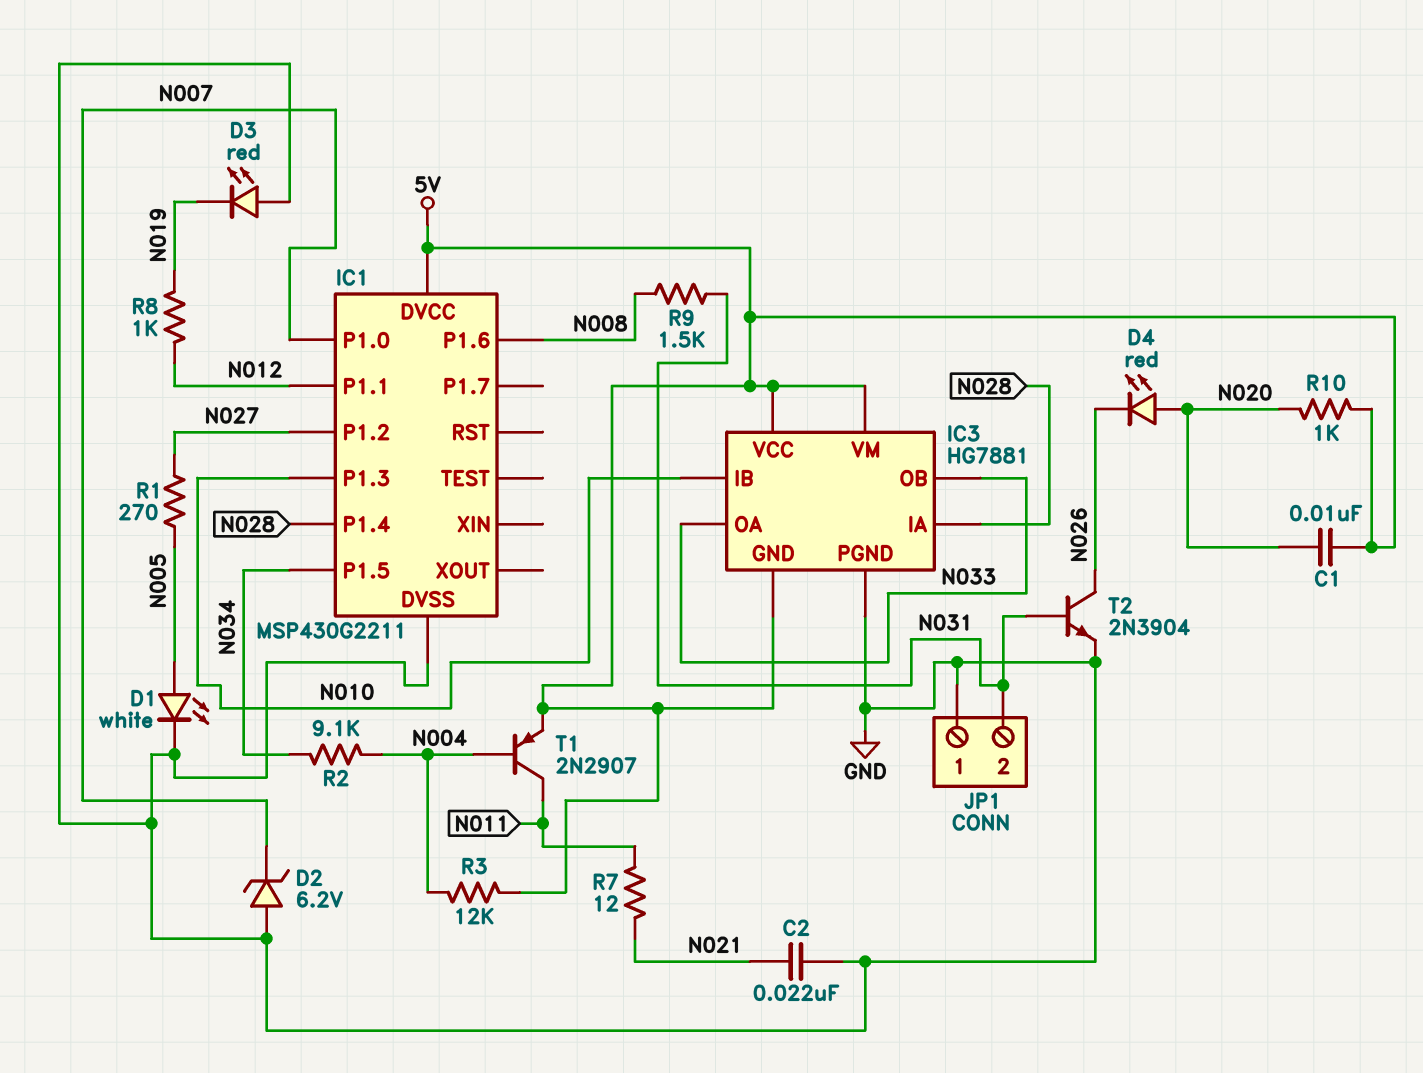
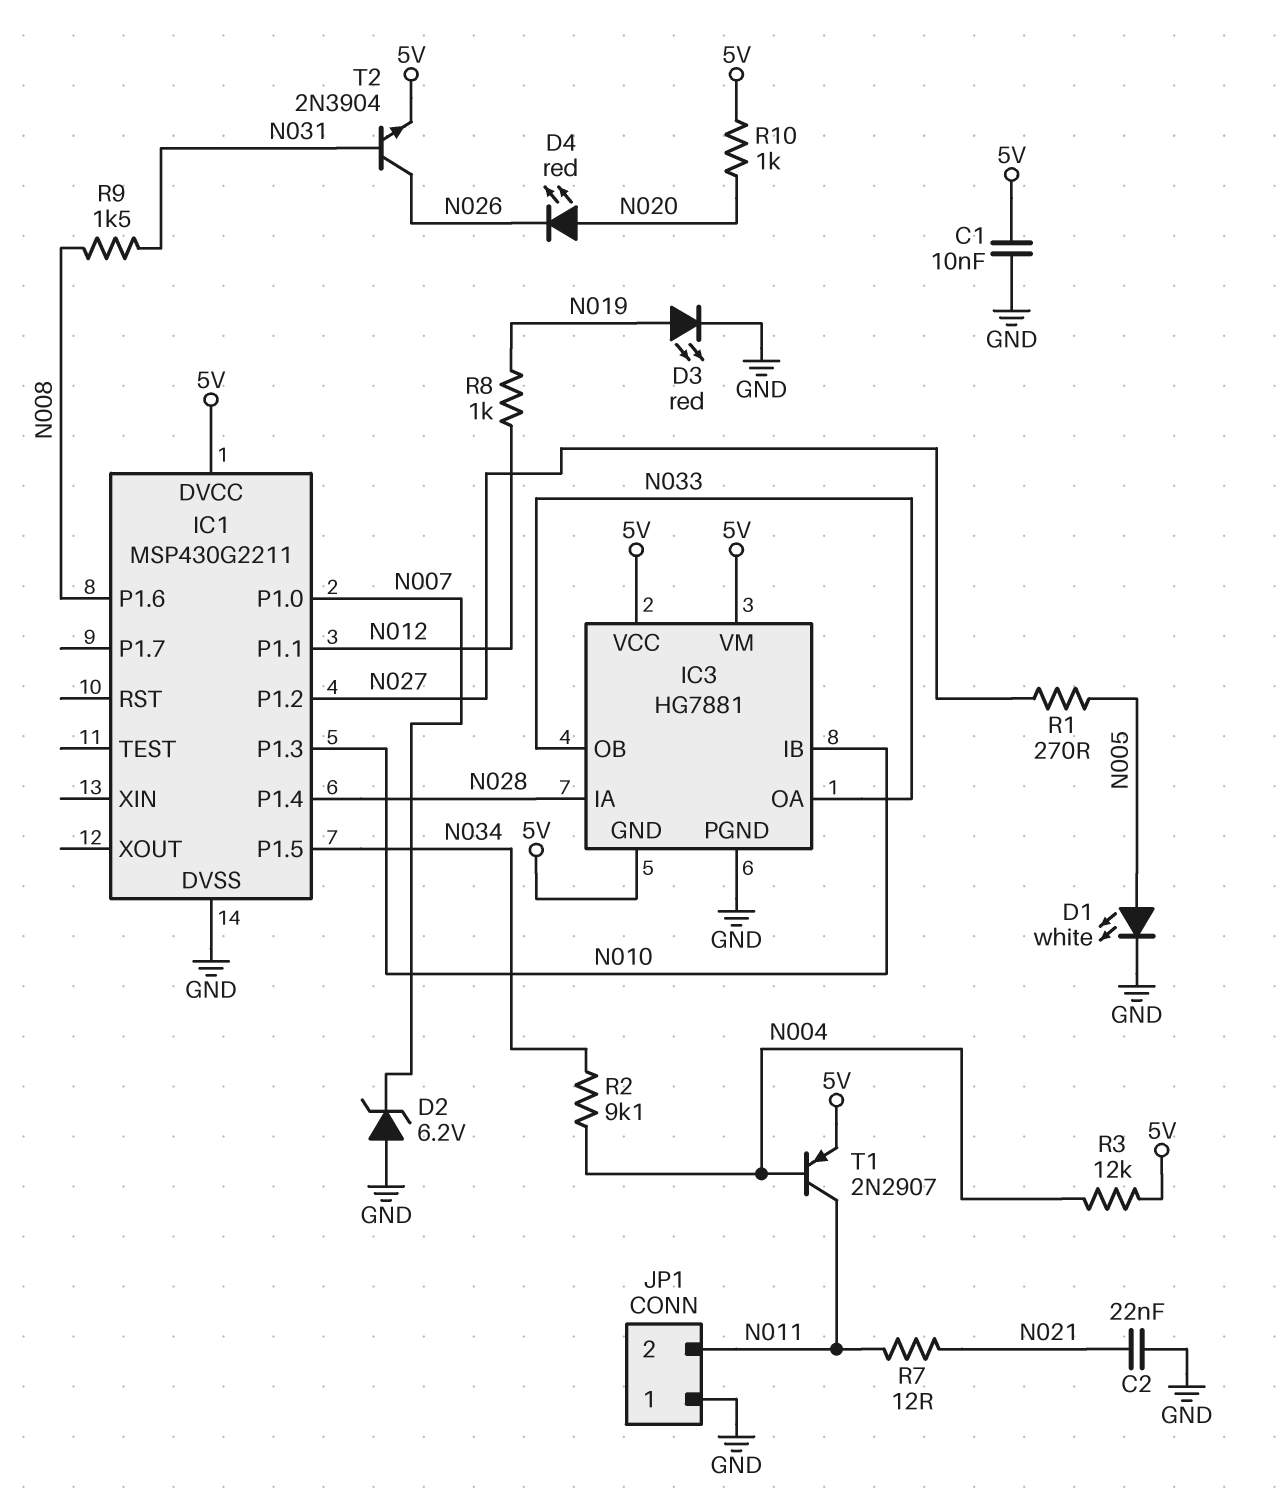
C1: 10nF (5V, N020) -> 10nF (5V, GND)
D3: LED red (A GND, K N019) -> LED red (A N019, K GND)
JP1 pin 2: N031 -> N011
T2: NPN 2N3904 (B N031, C N026, E GND) -> NPN 2N3904 (B N031, C N026, E 5V)

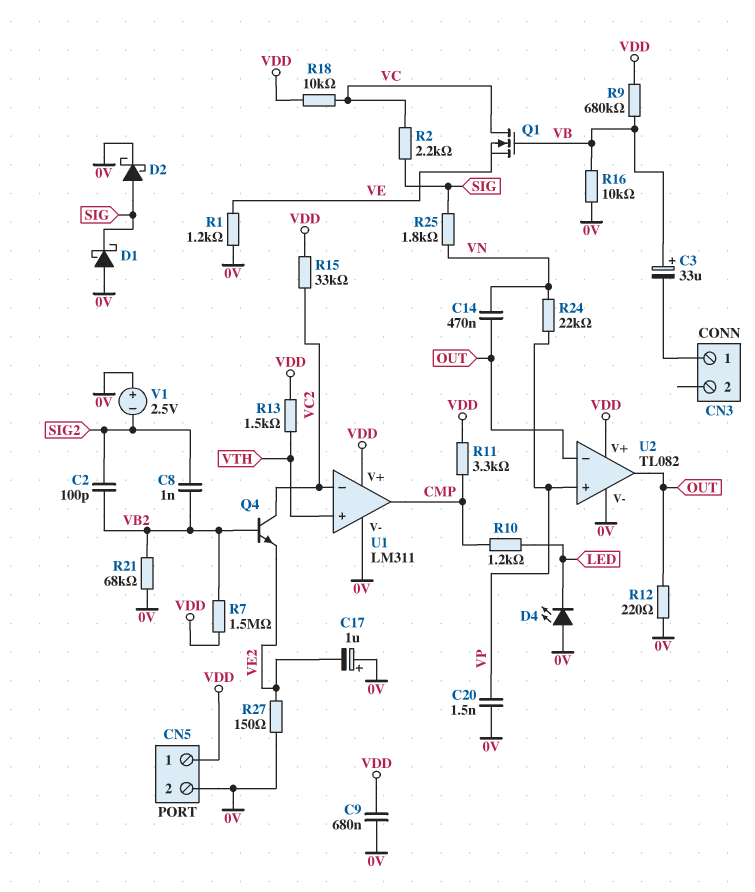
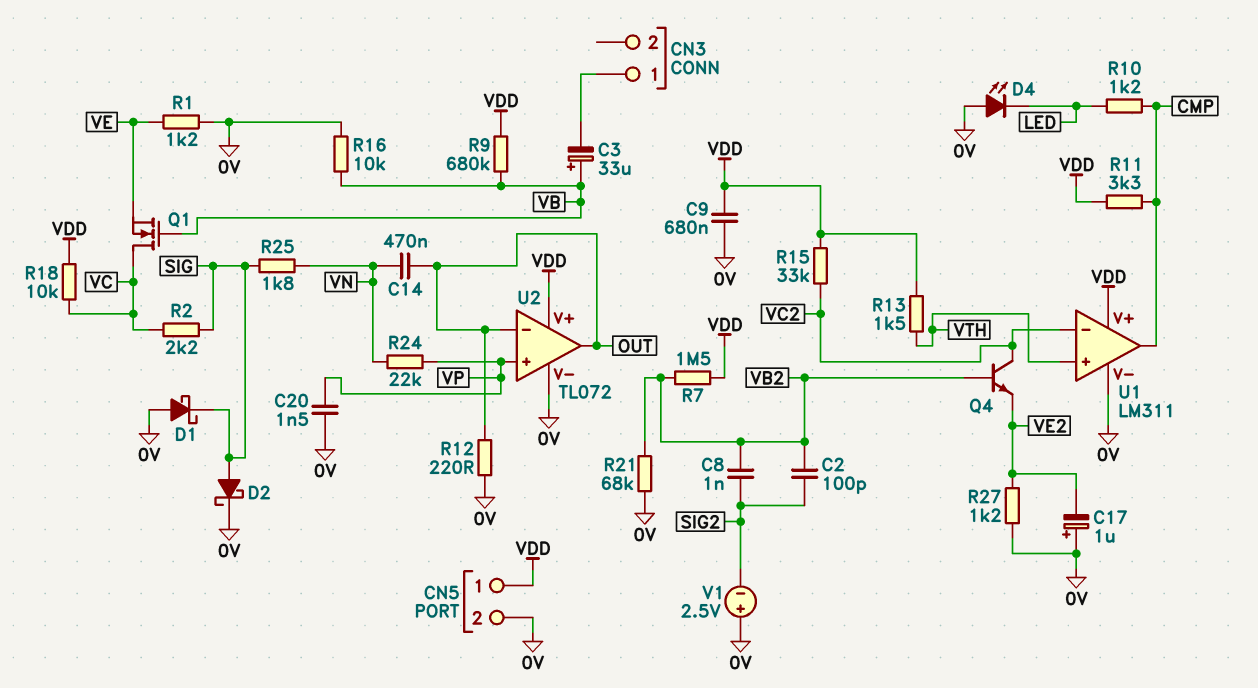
R27: 150 (0V, VE2) -> 1.2k (0V, VE2)
U2: TL082 -> TL072

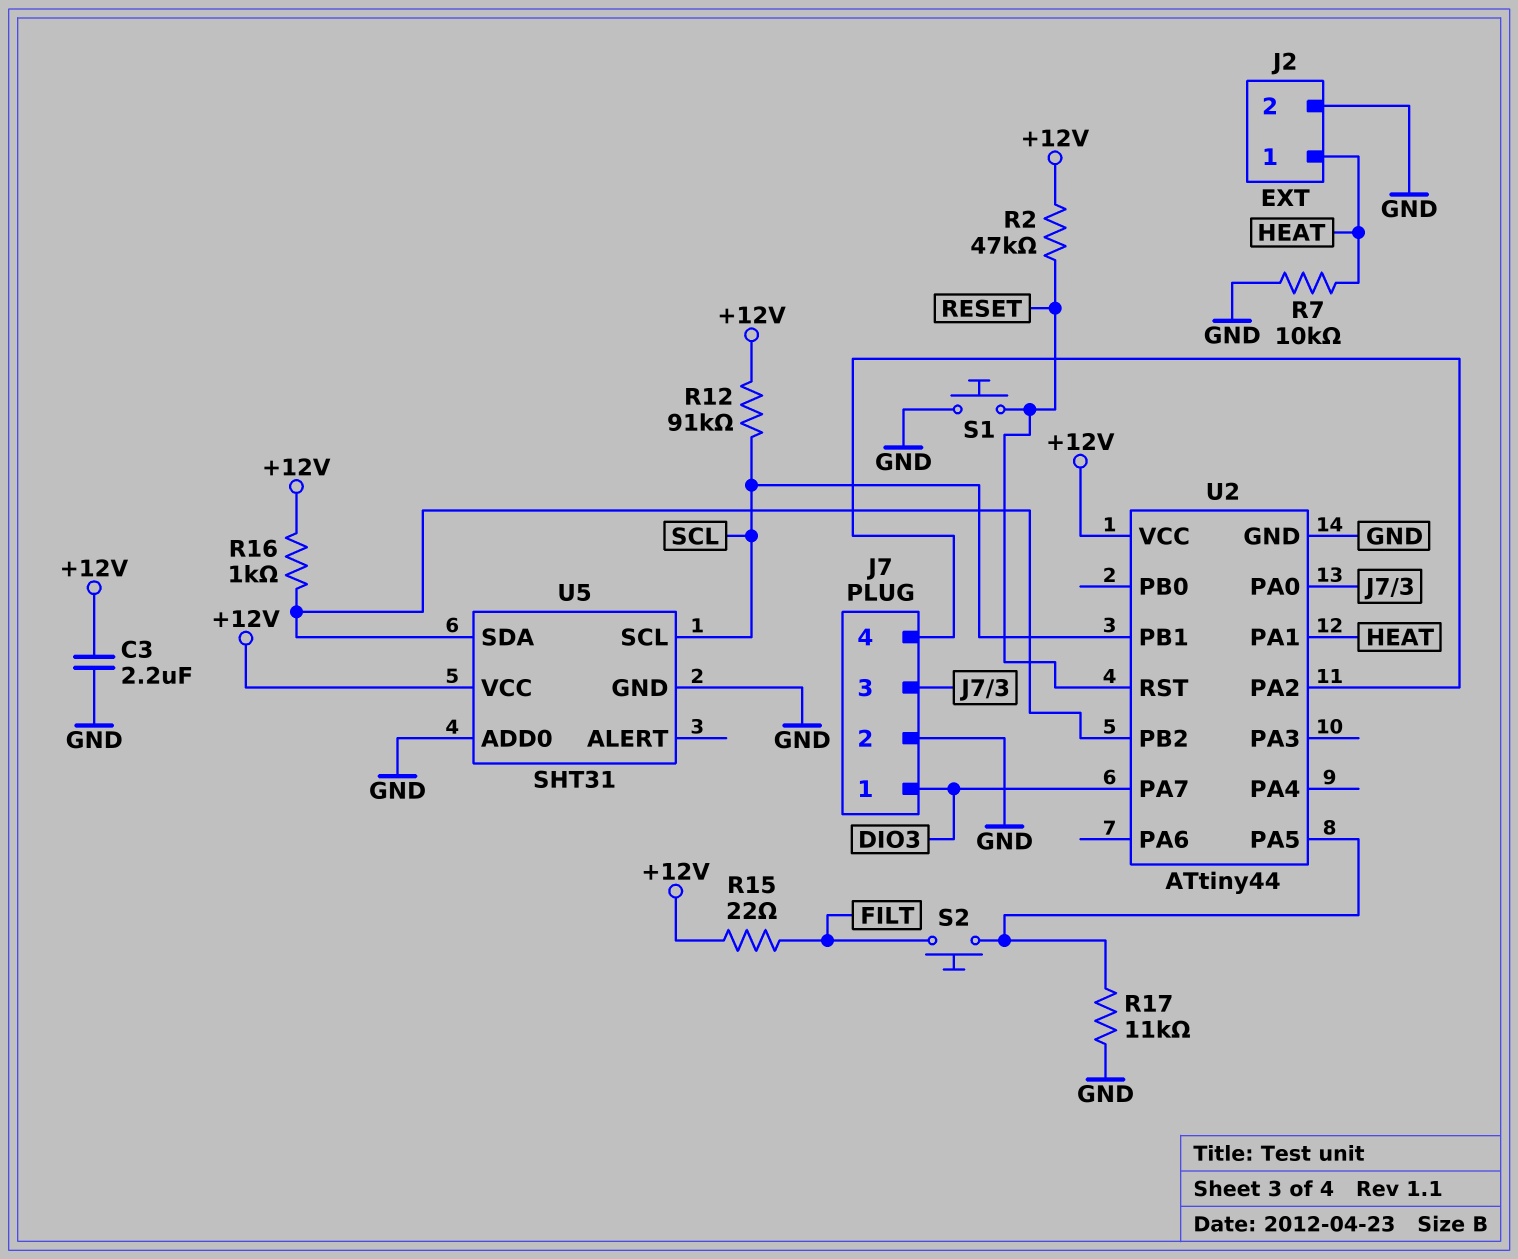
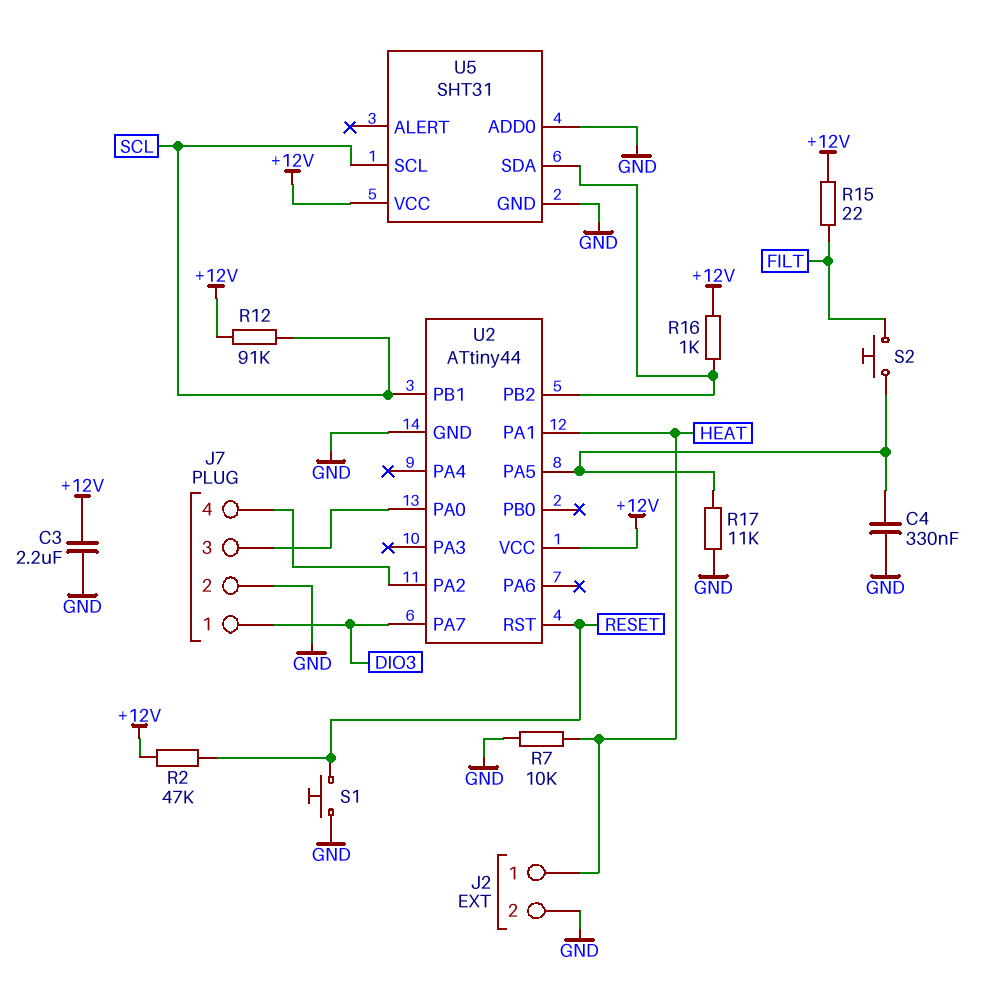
C4: none -> 330nF (GND, U2/PA5)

WHAT YOU ARE ASKED TO DO.
The copy should start at the line that contains "D3: LED red", end at the last line of the entries above, and match each line exactly, with pictures dropped.

RESPONSE AREA.
D3: LED red (A GND, K N019) -> LED red (A N019, K GND)
JP1 pin 2: N031 -> N011
T2: NPN 2N3904 (B N031, C N026, E GND) -> NPN 2N3904 (B N031, C N026, E 5V)

R27: 150 (0V, VE2) -> 1.2k (0V, VE2)
U2: TL082 -> TL072

C4: none -> 330nF (GND, U2/PA5)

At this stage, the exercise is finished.